**Exercise prompt**
Reproduce, word for word, the lines of the material between the line containing "Search for the" and the line containing "Pinpoint the cell", including both of those lines.

_ _ _

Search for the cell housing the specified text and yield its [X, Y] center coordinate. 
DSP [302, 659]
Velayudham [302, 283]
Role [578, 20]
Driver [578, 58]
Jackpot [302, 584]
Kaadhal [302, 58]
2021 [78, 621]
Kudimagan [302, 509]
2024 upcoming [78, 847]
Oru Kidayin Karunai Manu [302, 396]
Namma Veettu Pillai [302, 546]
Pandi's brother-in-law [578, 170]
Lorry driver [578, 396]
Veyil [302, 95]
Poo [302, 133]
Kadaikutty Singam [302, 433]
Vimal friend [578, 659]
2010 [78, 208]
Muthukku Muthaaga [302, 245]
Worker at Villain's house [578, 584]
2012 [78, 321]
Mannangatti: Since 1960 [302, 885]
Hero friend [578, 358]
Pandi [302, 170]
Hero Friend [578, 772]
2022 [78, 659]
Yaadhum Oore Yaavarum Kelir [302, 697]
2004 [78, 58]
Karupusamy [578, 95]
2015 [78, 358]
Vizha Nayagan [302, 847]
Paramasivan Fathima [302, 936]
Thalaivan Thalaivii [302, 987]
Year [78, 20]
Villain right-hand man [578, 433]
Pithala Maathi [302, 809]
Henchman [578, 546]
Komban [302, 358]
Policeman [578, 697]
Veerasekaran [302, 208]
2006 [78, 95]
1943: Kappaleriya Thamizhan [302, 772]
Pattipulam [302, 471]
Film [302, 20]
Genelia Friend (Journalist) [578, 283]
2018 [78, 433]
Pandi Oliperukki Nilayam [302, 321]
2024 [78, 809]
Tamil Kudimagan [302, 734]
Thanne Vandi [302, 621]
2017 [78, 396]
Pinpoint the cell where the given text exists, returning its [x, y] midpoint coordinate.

_ _ _

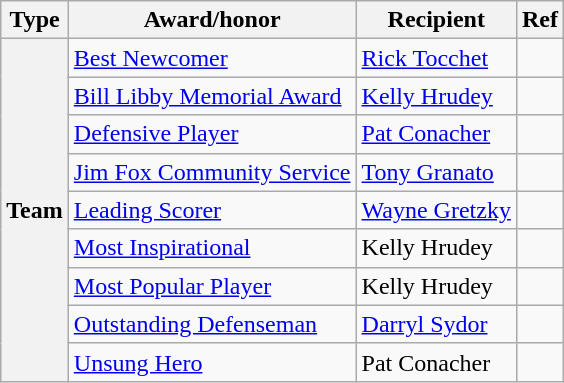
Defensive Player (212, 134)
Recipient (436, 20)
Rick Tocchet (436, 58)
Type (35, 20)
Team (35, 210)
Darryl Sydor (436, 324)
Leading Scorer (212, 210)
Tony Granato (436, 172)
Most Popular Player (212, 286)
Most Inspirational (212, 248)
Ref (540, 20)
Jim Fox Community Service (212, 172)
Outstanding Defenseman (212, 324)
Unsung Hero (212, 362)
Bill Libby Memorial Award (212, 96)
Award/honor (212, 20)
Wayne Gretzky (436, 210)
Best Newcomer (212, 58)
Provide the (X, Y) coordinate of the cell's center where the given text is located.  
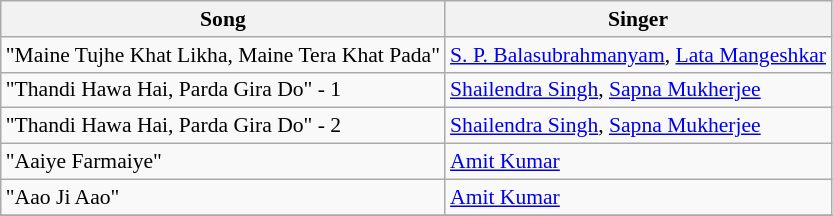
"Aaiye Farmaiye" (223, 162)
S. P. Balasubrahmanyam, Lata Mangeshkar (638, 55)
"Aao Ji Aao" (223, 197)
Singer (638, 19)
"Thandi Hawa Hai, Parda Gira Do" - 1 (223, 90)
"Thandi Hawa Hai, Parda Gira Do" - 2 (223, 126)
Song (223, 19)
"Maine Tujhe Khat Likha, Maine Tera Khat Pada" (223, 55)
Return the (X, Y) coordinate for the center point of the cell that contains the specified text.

_ _ _

**Solution to this exercise**
Search for the cell housing the specified text and yield its [X, Y] center coordinate. 
DSP [302, 659]
Velayudham [302, 283]
Role [578, 20]
Driver [578, 58]
Jackpot [302, 584]
Kaadhal [302, 58]
2021 [78, 621]
Kudimagan [302, 509]
2024 upcoming [78, 847]
Oru Kidayin Karunai Manu [302, 396]
Namma Veettu Pillai [302, 546]
Pandi's brother-in-law [578, 170]
Lorry driver [578, 396]
Veyil [302, 95]
Poo [302, 133]
Kadaikutty Singam [302, 433]
Vimal friend [578, 659]
2010 [78, 208]
Muthukku Muthaaga [302, 245]
Worker at Villain's house [578, 584]
2012 [78, 321]
Mannangatti: Since 1960 [302, 885]
Hero friend [578, 358]
Pandi [302, 170]
Hero Friend [578, 772]
2022 [78, 659]
Yaadhum Oore Yaavarum Kelir [302, 697]
2004 [78, 58]
Karupusamy [578, 95]
2015 [78, 358]
Vizha Nayagan [302, 847]
Paramasivan Fathima [302, 936]
Thalaivan Thalaivii [302, 987]
Year [78, 20]
Villain right-hand man [578, 433]
Pithala Maathi [302, 809]
Henchman [578, 546]
Komban [302, 358]
Policeman [578, 697]
Veerasekaran [302, 208]
2006 [78, 95]
1943: Kappaleriya Thamizhan [302, 772]
Pattipulam [302, 471]
Film [302, 20]
Genelia Friend (Journalist) [578, 283]
2018 [78, 433]
Pandi Oliperukki Nilayam [302, 321]
2024 [78, 809]
Tamil Kudimagan [302, 734]
Thanne Vandi [302, 621]
2017 [78, 396]
Pinpoint the cell where the given text exists, returning its [x, y] midpoint coordinate.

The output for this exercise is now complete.